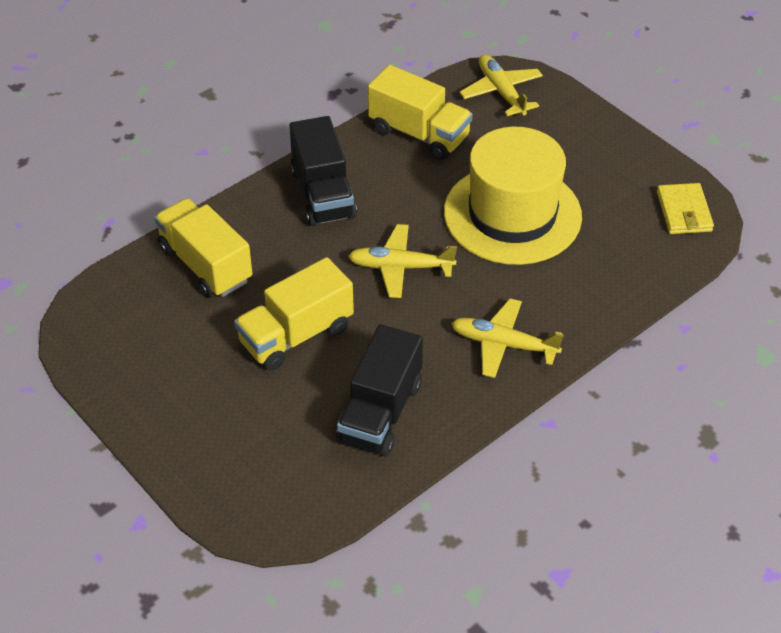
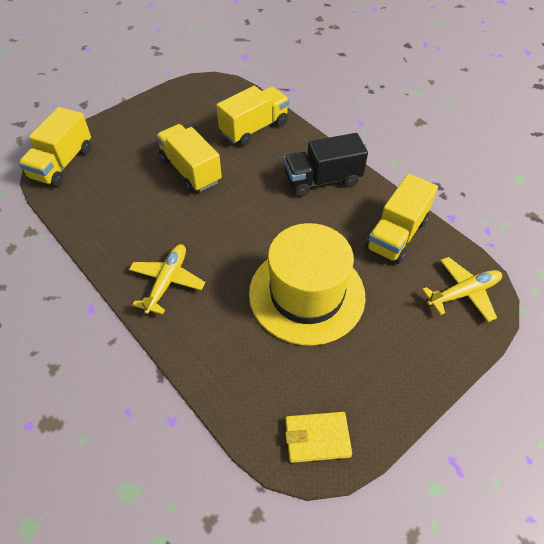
camera: 90 degrees right, 5 degrees up
(269, 505) = (62, 163): none -> yellow truck
(380, 412) = (119, 212): black truck -> none
(400, 267) = (249, 222): yellow plane -> none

__Exercise requirements__.
Restate each line of the material word for word, skipping any picture.

__Solution__.
camera: 90 degrees right, 5 degrees up
(269, 505) = (62, 163): none -> yellow truck
(380, 412) = (119, 212): black truck -> none
(400, 267) = (249, 222): yellow plane -> none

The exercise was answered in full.